• _Required work_
How many lines in this data contain the string "yellow"? Reply with the number only.

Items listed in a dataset

_ _ _ _ _

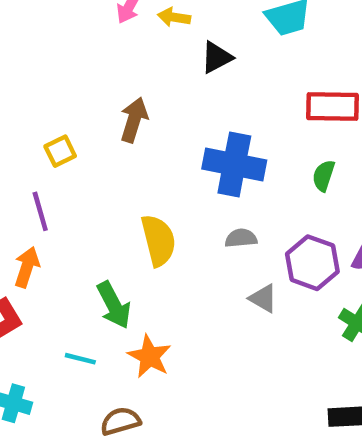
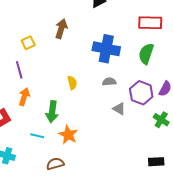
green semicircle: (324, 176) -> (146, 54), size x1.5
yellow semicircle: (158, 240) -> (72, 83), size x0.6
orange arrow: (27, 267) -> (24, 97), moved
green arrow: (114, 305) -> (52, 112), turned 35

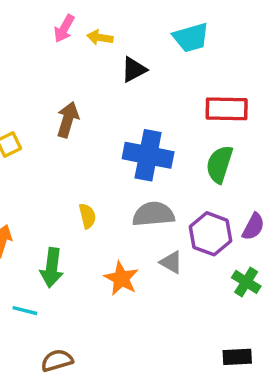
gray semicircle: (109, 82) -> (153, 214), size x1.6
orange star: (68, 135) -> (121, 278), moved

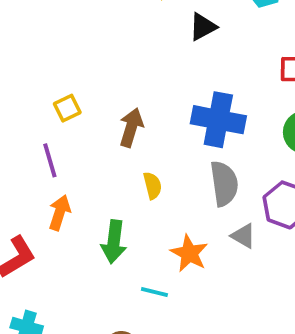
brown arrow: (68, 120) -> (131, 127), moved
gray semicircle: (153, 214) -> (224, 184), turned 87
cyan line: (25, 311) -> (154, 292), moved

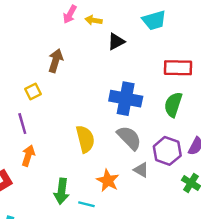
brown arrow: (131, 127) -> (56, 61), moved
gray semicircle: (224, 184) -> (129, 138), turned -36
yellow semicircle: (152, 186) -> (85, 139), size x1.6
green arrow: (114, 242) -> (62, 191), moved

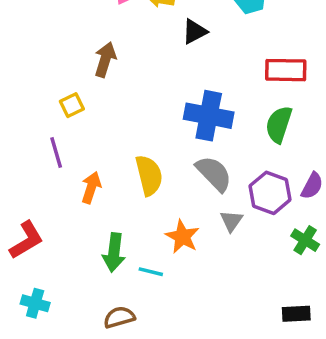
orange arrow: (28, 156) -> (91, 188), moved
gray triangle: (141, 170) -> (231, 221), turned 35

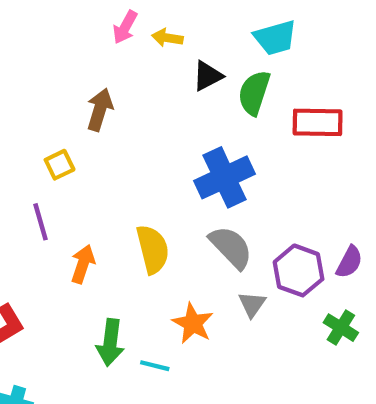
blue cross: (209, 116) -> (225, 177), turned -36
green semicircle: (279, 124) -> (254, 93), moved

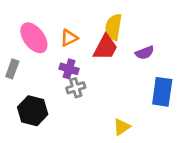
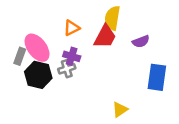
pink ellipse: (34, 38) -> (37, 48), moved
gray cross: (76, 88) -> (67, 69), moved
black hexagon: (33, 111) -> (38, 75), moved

_ _ _ _ _

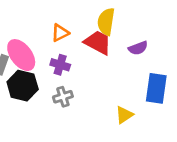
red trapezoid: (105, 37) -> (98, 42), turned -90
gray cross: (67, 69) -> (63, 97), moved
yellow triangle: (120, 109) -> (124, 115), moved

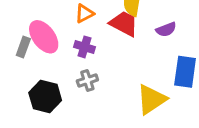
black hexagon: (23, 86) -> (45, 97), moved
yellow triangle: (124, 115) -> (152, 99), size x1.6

_ _ _ _ _

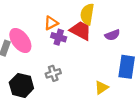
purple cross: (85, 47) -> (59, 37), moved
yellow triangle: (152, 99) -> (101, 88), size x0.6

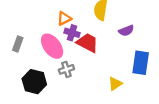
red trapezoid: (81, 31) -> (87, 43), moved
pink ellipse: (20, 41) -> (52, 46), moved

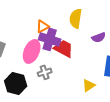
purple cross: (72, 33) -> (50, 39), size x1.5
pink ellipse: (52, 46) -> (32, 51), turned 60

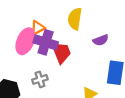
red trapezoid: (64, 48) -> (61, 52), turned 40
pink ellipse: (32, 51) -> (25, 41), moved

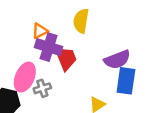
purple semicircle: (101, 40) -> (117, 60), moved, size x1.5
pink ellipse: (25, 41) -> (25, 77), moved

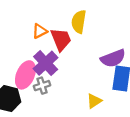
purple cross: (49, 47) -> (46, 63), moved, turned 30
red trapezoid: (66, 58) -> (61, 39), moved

_ _ _ _ _

• _Finished task_
5